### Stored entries
** Start **

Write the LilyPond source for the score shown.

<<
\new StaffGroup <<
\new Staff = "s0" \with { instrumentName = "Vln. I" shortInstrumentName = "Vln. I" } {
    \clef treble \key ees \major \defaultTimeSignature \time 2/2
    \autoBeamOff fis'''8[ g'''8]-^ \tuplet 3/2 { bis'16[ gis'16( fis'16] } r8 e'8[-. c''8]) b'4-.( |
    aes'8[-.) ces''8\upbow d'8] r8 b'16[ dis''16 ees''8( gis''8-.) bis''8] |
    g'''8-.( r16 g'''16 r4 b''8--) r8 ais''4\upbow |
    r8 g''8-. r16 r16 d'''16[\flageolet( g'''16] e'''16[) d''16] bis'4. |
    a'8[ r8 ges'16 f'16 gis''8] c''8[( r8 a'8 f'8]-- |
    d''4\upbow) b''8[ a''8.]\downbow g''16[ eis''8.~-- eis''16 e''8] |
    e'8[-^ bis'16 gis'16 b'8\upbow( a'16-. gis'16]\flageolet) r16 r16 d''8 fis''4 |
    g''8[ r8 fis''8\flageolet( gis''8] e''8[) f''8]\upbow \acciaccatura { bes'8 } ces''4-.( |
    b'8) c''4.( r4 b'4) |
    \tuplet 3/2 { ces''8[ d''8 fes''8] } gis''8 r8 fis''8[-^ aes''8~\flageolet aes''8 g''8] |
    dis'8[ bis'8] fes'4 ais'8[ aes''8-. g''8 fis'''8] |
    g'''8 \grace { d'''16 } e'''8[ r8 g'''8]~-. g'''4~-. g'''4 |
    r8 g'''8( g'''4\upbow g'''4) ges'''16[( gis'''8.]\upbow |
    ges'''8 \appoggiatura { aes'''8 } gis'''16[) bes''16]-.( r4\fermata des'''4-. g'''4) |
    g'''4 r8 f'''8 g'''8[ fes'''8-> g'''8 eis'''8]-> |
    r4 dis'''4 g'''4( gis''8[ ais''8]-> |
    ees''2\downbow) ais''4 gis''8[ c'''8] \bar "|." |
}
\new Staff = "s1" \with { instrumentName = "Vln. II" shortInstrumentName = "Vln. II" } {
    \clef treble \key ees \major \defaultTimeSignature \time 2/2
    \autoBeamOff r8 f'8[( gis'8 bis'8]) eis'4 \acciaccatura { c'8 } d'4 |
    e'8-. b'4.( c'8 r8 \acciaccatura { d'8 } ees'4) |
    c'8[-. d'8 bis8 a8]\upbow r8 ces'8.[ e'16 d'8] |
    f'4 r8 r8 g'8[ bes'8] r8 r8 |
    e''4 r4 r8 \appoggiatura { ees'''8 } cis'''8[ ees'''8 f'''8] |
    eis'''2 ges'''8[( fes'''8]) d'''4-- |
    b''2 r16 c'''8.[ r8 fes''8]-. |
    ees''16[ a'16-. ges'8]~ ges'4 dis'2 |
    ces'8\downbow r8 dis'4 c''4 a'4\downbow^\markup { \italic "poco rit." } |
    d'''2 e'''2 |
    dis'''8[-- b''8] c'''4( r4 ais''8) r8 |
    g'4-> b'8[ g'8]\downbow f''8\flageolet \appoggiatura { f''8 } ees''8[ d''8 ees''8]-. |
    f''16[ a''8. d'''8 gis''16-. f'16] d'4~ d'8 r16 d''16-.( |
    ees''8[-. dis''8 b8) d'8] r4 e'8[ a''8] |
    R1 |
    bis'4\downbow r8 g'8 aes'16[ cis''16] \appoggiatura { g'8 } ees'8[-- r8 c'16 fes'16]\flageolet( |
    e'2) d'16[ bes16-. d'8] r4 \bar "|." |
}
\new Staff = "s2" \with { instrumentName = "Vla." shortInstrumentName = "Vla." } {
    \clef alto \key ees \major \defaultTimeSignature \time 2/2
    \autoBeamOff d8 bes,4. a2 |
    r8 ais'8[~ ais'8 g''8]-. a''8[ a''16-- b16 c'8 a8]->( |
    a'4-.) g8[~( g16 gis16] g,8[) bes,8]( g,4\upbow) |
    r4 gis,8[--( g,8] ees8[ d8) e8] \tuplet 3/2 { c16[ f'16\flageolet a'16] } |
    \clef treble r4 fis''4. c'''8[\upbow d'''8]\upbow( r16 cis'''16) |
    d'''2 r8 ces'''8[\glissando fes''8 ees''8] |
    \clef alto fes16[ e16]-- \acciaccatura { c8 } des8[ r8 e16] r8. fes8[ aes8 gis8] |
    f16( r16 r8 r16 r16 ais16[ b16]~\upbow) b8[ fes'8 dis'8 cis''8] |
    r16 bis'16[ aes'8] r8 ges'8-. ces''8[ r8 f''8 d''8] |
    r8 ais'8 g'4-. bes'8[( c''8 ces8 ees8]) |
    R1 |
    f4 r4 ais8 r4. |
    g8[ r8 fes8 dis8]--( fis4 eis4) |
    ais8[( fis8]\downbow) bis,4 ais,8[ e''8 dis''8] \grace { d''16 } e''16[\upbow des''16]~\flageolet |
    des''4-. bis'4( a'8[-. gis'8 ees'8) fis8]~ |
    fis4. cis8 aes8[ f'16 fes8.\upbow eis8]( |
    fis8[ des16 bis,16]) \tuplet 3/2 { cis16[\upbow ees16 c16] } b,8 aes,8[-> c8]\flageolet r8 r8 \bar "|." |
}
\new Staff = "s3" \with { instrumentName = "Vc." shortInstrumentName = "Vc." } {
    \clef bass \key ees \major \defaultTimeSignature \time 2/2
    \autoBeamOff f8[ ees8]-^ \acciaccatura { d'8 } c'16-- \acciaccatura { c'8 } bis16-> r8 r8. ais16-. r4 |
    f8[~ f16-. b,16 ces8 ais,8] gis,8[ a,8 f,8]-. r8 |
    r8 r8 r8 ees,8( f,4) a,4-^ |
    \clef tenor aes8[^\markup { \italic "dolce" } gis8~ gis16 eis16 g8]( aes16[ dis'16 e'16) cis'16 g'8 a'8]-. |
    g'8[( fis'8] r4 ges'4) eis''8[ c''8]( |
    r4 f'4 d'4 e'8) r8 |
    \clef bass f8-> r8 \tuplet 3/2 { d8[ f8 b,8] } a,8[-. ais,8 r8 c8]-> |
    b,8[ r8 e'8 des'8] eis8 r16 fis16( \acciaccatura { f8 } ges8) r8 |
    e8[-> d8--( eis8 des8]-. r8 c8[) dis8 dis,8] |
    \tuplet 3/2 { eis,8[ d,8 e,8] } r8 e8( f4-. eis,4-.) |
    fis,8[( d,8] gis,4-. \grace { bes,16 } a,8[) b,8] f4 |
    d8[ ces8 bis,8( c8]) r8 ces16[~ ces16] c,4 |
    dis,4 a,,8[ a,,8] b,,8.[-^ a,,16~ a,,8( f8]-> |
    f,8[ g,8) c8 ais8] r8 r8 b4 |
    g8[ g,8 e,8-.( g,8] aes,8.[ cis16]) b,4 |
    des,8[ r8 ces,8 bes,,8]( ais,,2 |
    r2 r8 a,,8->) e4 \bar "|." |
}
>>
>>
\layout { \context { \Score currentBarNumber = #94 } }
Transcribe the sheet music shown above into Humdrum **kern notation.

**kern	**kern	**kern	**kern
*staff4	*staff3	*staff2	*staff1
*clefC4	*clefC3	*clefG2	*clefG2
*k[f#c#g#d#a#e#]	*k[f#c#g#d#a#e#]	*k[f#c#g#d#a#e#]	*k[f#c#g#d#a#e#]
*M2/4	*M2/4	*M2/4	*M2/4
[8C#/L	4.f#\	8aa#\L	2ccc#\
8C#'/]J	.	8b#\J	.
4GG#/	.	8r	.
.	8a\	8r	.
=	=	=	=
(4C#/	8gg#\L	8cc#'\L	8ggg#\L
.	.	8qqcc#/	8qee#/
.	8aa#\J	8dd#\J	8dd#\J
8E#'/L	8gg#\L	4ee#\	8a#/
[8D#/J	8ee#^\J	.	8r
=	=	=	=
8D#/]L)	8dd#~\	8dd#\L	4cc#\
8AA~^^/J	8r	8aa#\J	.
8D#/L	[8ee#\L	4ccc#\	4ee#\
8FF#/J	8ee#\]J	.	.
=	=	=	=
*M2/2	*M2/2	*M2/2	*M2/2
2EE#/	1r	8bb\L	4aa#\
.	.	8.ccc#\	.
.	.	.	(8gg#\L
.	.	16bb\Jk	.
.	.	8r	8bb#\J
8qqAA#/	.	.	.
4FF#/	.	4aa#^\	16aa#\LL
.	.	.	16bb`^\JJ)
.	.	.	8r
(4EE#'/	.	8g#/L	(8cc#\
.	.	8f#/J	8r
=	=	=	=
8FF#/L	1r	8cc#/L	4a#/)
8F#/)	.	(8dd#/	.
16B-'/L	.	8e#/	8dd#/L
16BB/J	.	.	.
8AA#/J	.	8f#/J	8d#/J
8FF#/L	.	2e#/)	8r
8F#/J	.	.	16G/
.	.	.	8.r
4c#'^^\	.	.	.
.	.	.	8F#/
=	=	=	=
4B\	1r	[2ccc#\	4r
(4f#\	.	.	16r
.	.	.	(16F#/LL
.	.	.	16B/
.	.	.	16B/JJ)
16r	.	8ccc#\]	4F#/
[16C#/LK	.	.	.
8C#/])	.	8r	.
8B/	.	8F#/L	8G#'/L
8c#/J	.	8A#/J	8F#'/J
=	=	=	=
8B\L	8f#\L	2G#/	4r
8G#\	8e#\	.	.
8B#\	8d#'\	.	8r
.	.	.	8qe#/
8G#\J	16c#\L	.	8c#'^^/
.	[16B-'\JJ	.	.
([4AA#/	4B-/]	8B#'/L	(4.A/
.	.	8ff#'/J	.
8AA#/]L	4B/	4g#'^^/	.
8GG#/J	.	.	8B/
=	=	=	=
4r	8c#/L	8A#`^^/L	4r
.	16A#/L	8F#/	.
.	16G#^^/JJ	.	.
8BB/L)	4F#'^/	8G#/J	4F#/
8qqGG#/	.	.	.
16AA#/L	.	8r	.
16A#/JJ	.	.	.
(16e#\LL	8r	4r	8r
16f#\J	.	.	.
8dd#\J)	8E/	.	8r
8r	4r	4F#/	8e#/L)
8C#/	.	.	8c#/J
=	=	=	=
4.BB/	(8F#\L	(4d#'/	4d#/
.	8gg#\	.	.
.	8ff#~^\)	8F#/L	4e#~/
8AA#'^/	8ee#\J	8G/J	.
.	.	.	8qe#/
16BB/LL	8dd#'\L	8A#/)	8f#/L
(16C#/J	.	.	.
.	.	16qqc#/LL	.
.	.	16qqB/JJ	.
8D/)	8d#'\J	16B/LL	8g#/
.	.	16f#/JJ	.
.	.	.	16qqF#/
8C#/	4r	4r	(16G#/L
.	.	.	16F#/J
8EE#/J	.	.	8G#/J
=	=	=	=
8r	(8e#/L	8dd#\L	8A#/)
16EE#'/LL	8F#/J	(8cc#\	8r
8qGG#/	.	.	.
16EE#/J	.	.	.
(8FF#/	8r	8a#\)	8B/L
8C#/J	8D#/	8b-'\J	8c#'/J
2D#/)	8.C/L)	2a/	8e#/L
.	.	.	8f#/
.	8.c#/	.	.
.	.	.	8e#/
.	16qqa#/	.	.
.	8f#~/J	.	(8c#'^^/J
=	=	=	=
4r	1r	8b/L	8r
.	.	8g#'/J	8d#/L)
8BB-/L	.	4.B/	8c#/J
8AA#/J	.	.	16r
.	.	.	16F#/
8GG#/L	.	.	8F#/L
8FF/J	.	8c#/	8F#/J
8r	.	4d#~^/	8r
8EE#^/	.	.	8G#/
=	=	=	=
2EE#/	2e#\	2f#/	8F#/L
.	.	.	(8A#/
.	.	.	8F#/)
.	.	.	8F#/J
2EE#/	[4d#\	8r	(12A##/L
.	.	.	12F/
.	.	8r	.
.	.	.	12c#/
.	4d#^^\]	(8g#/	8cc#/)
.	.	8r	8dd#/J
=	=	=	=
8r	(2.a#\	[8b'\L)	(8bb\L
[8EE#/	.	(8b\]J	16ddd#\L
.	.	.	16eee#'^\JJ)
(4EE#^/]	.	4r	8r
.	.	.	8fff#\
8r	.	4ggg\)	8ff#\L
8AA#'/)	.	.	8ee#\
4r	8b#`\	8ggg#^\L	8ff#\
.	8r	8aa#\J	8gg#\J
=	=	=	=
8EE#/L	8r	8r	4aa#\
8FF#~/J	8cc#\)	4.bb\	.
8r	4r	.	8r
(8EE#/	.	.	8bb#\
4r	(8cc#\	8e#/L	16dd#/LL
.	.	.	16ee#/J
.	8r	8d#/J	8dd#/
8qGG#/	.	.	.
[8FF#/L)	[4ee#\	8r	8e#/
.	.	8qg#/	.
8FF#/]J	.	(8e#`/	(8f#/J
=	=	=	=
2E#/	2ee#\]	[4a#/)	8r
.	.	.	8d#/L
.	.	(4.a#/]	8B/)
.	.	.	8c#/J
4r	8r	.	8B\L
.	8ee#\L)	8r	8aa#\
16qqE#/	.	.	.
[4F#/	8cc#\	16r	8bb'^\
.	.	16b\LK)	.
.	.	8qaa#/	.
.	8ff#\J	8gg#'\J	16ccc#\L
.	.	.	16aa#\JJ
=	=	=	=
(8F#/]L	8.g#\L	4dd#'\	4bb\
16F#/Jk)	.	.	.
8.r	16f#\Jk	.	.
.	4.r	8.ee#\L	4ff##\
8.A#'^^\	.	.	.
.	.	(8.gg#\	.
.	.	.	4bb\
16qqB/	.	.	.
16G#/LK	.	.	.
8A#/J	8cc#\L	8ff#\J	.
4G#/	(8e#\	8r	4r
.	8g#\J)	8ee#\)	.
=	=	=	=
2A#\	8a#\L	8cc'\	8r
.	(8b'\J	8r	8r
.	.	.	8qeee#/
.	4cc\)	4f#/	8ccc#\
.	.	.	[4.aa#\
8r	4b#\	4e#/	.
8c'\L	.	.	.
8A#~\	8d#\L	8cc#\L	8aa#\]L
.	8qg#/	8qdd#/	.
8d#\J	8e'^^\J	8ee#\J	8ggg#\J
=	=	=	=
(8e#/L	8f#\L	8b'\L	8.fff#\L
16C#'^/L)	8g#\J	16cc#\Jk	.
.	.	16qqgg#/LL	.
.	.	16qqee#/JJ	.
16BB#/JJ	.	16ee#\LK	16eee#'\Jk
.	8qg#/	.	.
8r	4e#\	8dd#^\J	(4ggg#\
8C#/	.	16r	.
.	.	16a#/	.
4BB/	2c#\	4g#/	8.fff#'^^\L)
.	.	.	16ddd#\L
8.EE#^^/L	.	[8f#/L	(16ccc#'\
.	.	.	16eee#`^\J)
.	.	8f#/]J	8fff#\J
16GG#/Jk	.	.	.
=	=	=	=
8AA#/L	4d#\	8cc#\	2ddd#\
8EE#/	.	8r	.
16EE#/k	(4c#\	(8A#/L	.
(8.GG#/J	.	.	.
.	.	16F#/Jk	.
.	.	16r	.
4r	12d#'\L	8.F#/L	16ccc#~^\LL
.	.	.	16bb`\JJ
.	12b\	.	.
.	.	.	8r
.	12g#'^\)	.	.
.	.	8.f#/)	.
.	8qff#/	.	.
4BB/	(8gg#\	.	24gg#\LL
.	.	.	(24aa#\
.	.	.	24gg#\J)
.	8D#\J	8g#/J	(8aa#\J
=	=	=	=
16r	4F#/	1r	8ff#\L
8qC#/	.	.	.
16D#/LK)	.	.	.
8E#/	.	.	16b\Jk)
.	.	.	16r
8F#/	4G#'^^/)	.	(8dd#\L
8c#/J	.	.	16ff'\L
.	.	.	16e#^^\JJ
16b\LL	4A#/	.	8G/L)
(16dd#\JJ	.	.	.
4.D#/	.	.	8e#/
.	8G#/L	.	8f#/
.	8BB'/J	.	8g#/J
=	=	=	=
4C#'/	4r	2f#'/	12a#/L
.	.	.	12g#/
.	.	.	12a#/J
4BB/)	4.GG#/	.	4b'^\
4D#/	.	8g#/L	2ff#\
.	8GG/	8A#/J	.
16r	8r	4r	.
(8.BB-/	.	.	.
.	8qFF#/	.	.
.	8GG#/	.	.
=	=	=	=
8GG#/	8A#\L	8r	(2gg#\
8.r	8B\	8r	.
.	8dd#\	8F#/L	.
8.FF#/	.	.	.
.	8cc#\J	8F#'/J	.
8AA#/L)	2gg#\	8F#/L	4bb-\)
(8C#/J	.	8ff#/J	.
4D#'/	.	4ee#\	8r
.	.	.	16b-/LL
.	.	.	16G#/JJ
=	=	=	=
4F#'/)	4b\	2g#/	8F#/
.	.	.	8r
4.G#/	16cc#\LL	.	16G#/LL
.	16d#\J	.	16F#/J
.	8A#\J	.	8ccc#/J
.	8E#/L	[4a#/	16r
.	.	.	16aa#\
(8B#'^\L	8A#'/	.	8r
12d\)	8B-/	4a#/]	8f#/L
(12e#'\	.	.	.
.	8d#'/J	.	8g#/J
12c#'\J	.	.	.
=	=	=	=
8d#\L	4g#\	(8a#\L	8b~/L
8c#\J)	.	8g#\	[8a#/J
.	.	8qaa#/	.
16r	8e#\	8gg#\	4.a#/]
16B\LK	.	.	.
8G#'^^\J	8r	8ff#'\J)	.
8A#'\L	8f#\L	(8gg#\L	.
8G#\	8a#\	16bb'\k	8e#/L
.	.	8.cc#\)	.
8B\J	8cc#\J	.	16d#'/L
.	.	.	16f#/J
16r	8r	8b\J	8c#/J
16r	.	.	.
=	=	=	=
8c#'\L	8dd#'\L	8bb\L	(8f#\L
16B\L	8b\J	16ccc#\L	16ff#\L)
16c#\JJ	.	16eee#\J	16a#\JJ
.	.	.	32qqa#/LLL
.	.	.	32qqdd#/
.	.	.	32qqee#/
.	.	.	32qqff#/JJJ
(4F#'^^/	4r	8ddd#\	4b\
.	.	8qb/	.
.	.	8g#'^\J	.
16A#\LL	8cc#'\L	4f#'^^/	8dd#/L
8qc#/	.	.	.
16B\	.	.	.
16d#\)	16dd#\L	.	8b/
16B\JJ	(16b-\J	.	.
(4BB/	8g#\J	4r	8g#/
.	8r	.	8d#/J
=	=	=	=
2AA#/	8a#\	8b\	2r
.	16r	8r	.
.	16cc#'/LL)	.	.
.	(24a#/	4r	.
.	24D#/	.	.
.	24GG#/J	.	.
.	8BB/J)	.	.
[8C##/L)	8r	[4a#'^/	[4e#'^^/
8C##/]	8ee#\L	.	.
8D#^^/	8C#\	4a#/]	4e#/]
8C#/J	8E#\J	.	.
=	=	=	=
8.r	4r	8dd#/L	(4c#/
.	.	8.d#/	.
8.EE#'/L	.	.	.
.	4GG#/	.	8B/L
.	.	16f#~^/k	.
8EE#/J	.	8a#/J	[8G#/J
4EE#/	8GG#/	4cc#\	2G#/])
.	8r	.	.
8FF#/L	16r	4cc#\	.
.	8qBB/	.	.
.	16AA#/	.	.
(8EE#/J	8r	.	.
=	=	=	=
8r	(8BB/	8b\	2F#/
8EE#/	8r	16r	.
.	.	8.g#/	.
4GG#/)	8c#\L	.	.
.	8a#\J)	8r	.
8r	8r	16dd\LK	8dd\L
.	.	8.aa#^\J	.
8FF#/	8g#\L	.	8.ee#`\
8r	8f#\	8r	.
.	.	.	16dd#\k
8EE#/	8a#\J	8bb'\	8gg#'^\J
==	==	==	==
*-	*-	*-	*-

** End **

Pull out each line of the entries above that contains the string "shortInstrumentName", and list those lines.

### Solution for this exercise
\new Staff = "s0" \with { instrumentName = "Vln. I" shortInstrumentName = "Vln. I" } {
\new Staff = "s1" \with { instrumentName = "Vln. II" shortInstrumentName = "Vln. II" } {
\new Staff = "s2" \with { instrumentName = "Vla." shortInstrumentName = "Vla." } {
\new Staff = "s3" \with { instrumentName = "Vc." shortInstrumentName = "Vc." } {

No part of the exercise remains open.